Provided records:

——

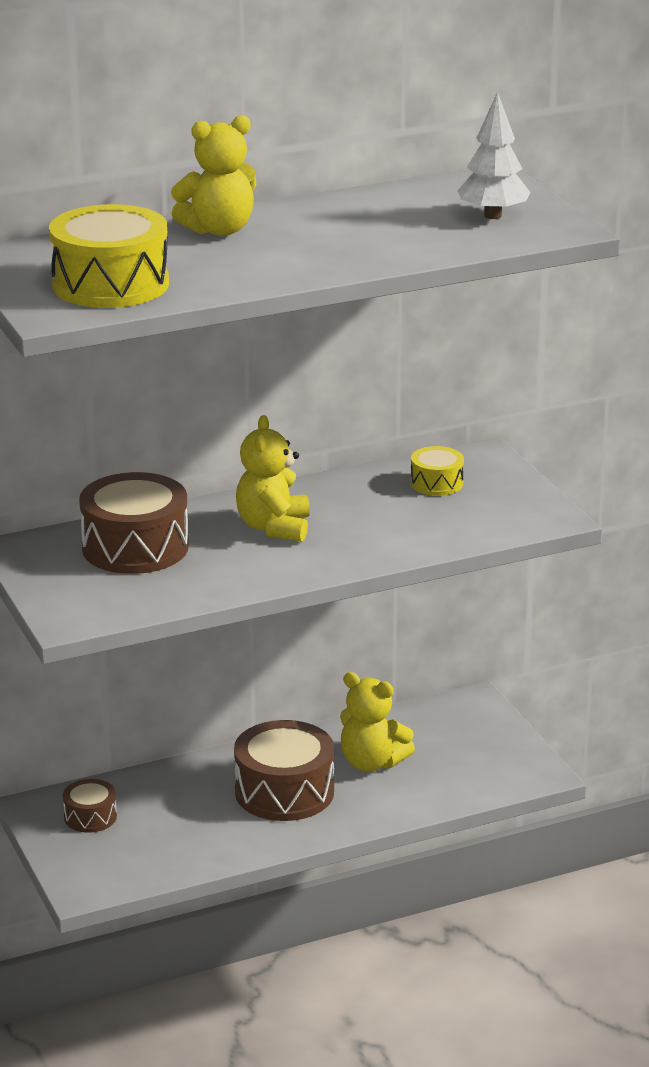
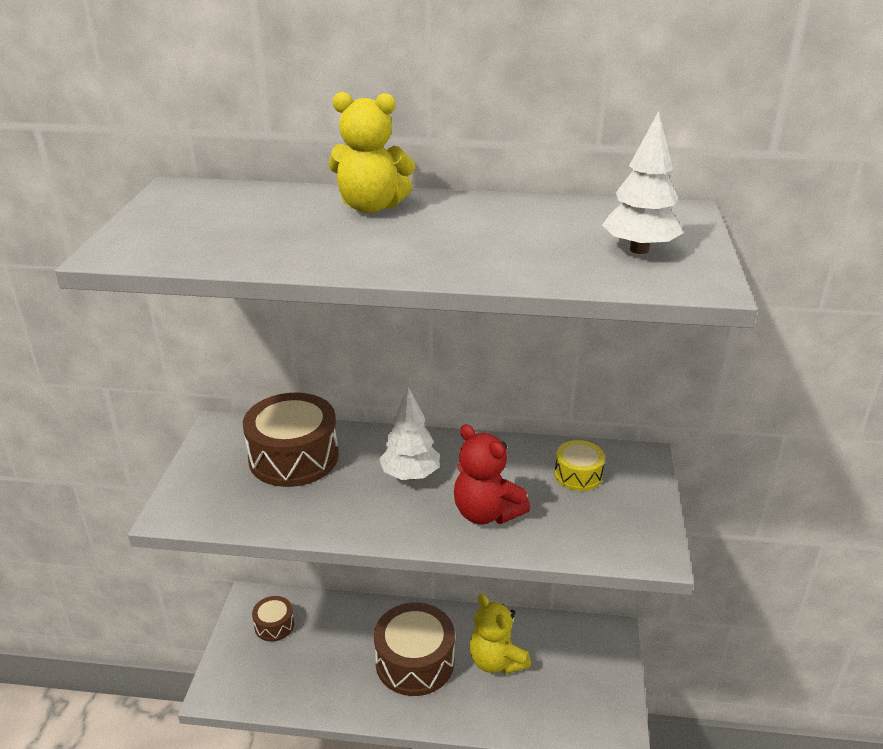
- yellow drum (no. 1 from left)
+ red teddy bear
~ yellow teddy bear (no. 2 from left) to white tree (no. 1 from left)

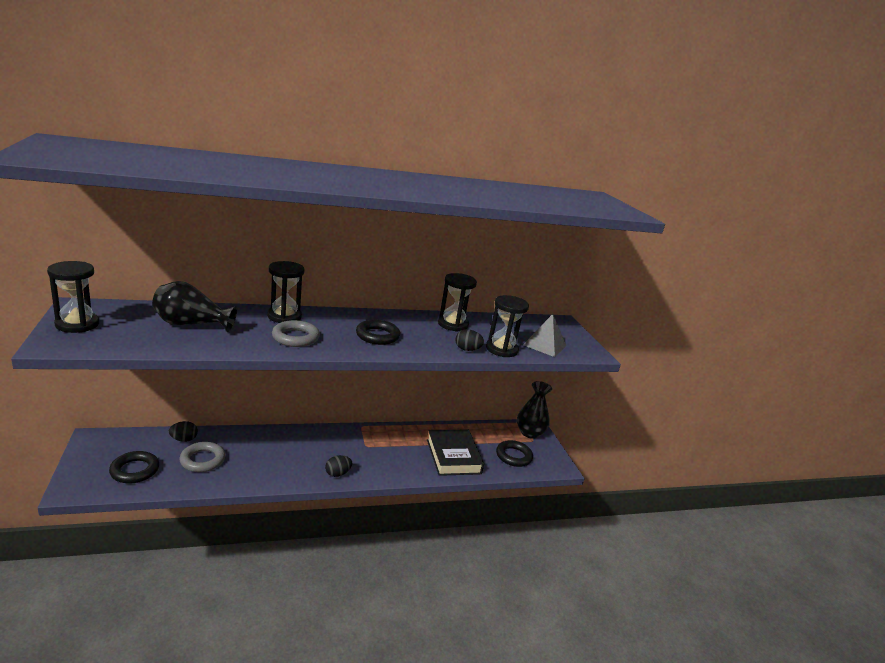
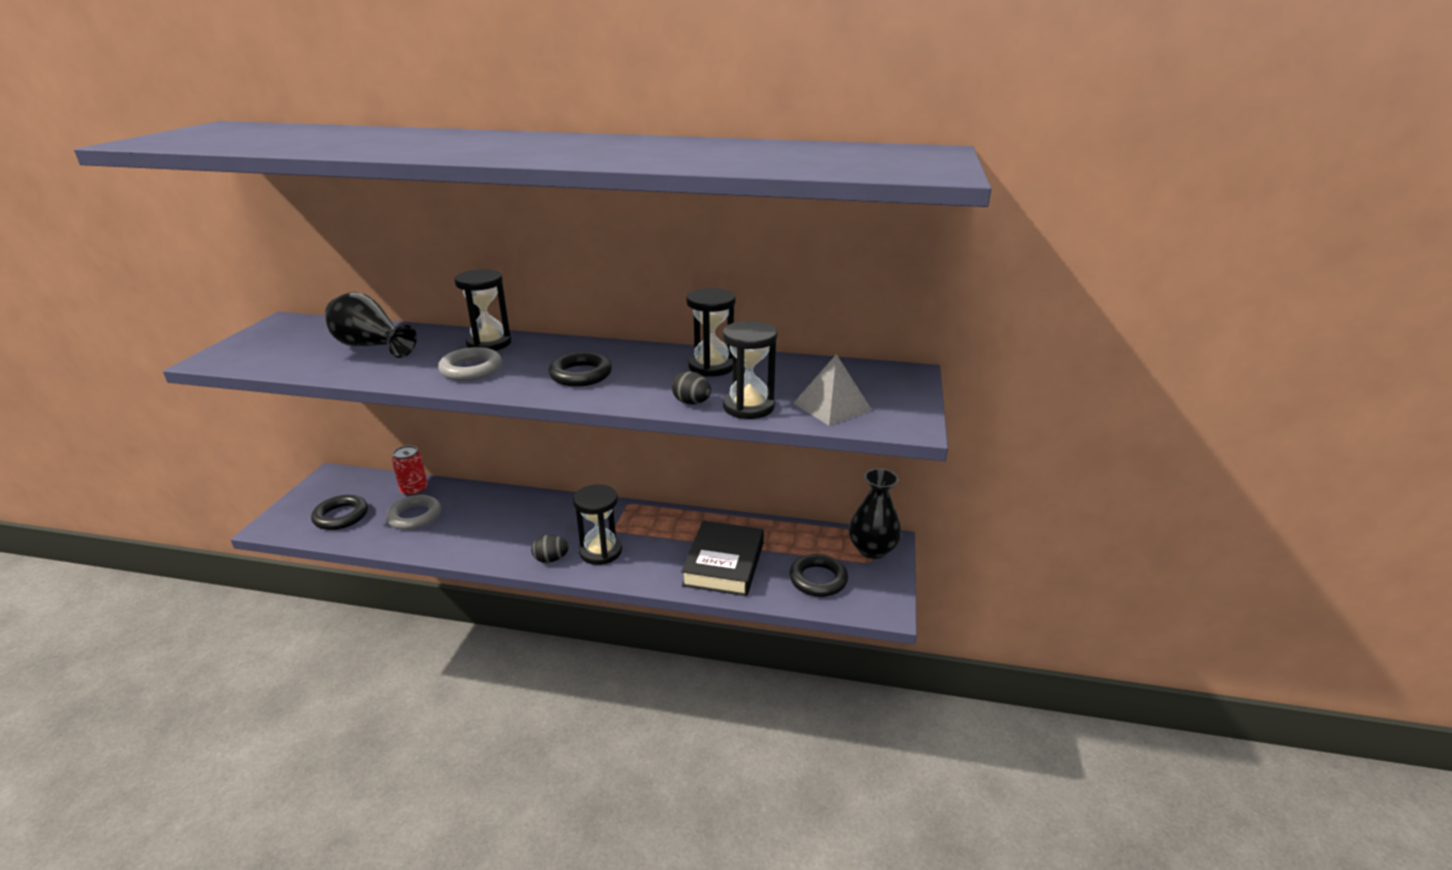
~ black hourglass (no. 1 from left in the first image) to black hourglass (no. 2 from left)
~ black egg (no. 1 from left) to red can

——

Work to be completed:
Repeat verbatim all the material, but not the pictures.

Task response:
- yellow drum (no. 1 from left)
+ red teddy bear
~ yellow teddy bear (no. 2 from left) to white tree (no. 1 from left)

~ black hourglass (no. 1 from left in the first image) to black hourglass (no. 2 from left)
~ black egg (no. 1 from left) to red can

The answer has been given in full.